[Aim of the task]: Every line of the listing belongs in your answer exactly as written; the images do not.

[Data to examine]:
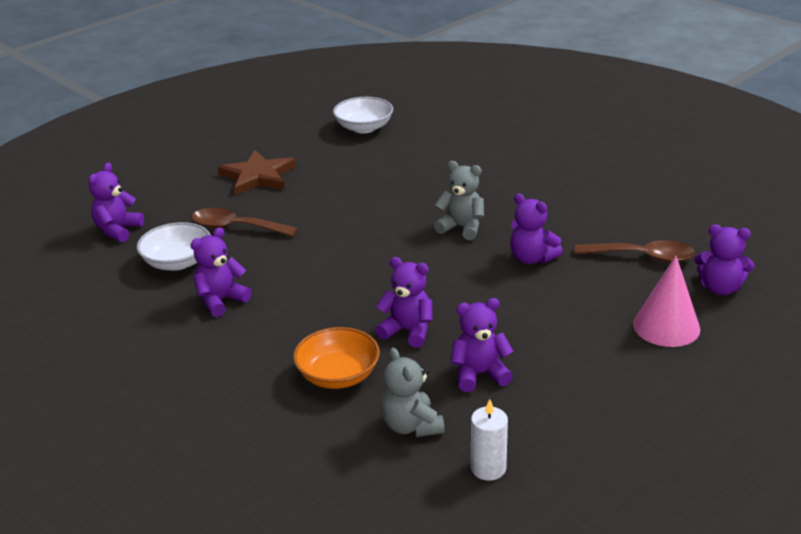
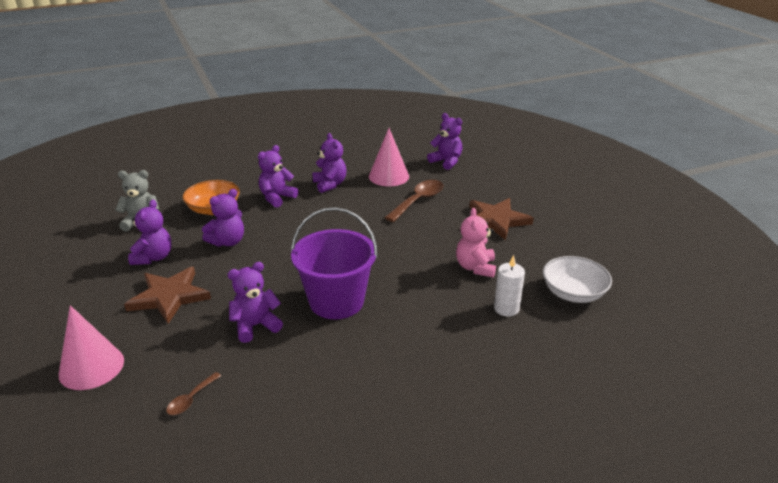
camera: 110 degrees right, 0 degrees up
(177, 262) = (388, 176): white bowl -> pink cone
(355, 172) = (475, 267): none -> pink teddy bear
(461, 227) = (336, 301): grey teddy bear -> purple bucket
(488, 468) = (79, 238): white candle -> white candle (506, 308)
(536, 327) = (169, 297): none -> brown star
(642, 257) = (191, 399): brown spoon -> brown spoon, size x0.53
(720, 288) = (93, 432): purple teddy bear -> purple teddy bear (277, 198)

[Written solution]:
camera: 110 degrees right, 0 degrees up
(177, 262) = (388, 176): white bowl -> pink cone
(355, 172) = (475, 267): none -> pink teddy bear
(461, 227) = (336, 301): grey teddy bear -> purple bucket
(488, 468) = (79, 238): white candle -> white candle (506, 308)
(536, 327) = (169, 297): none -> brown star
(642, 257) = (191, 399): brown spoon -> brown spoon, size x0.53
(720, 288) = (93, 432): purple teddy bear -> purple teddy bear (277, 198)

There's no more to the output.